Coordinate-based change listings
+++
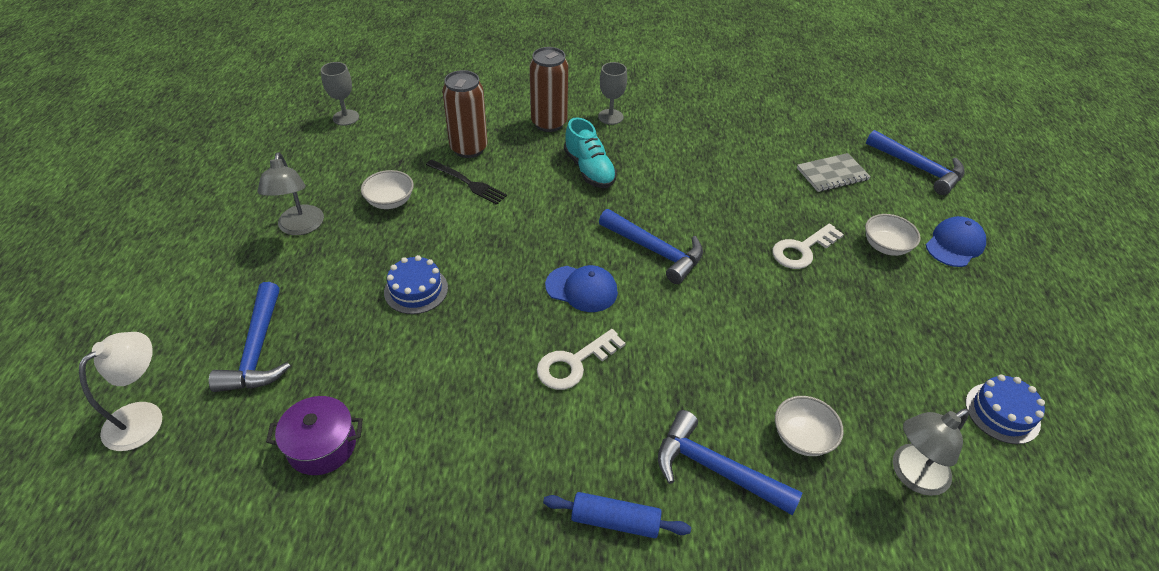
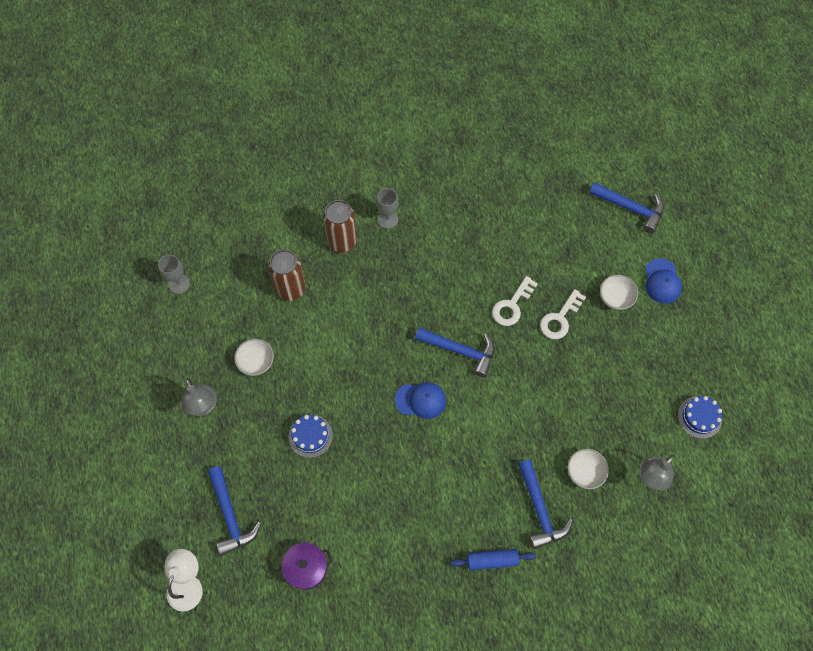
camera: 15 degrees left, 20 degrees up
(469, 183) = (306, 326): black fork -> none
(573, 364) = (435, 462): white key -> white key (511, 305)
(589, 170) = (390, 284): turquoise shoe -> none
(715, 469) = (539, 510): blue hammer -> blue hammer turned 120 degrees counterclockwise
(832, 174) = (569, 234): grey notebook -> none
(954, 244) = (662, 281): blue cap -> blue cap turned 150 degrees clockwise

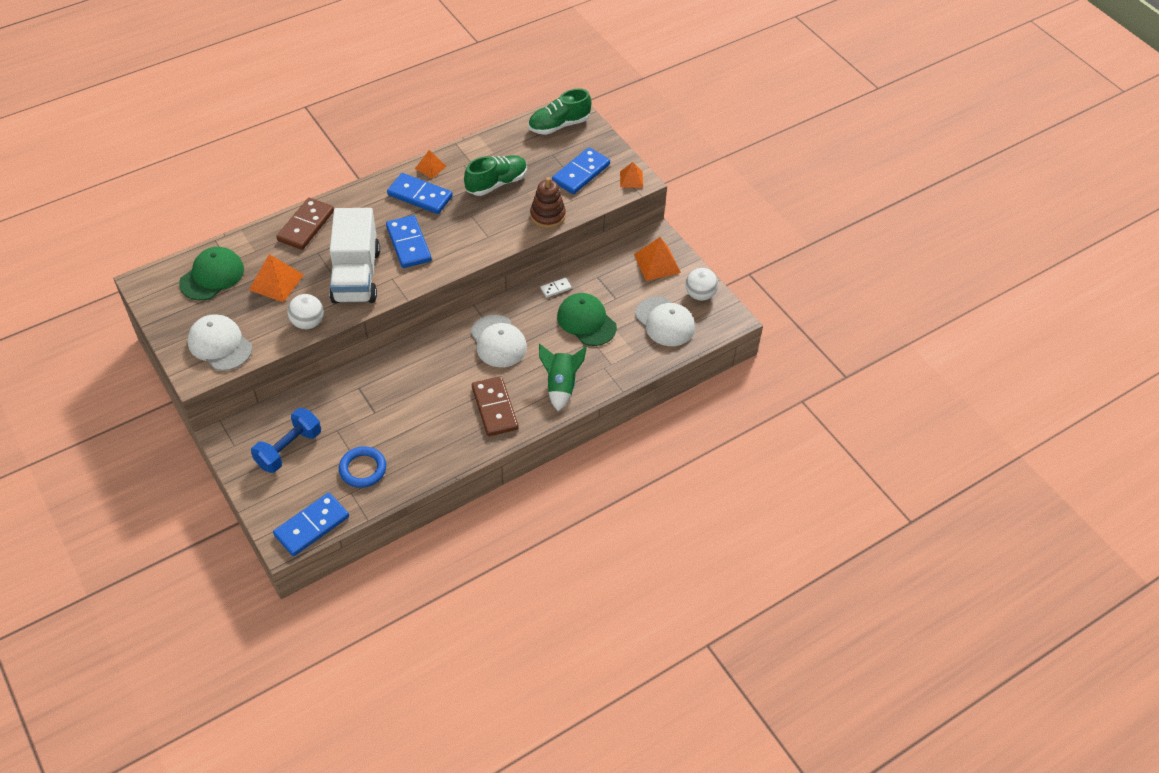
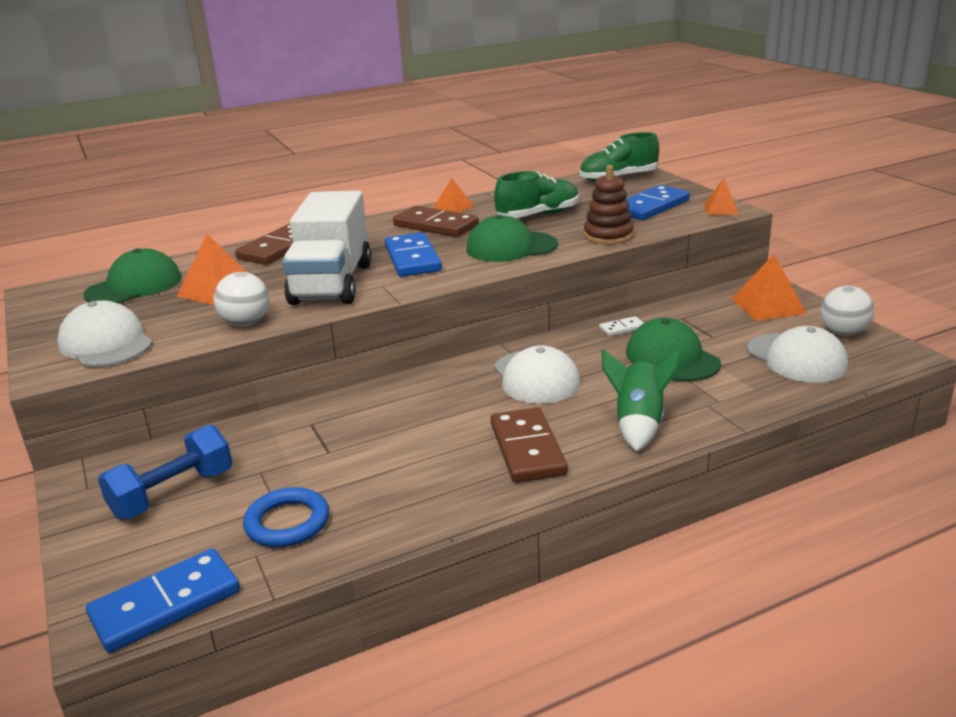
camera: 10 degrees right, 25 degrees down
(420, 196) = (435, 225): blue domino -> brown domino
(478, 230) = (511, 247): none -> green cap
+++
## [EXERCISE DETAILS]
Give only the number of lines in the data that hold the word "blue".

## [TASK ANSWER]
3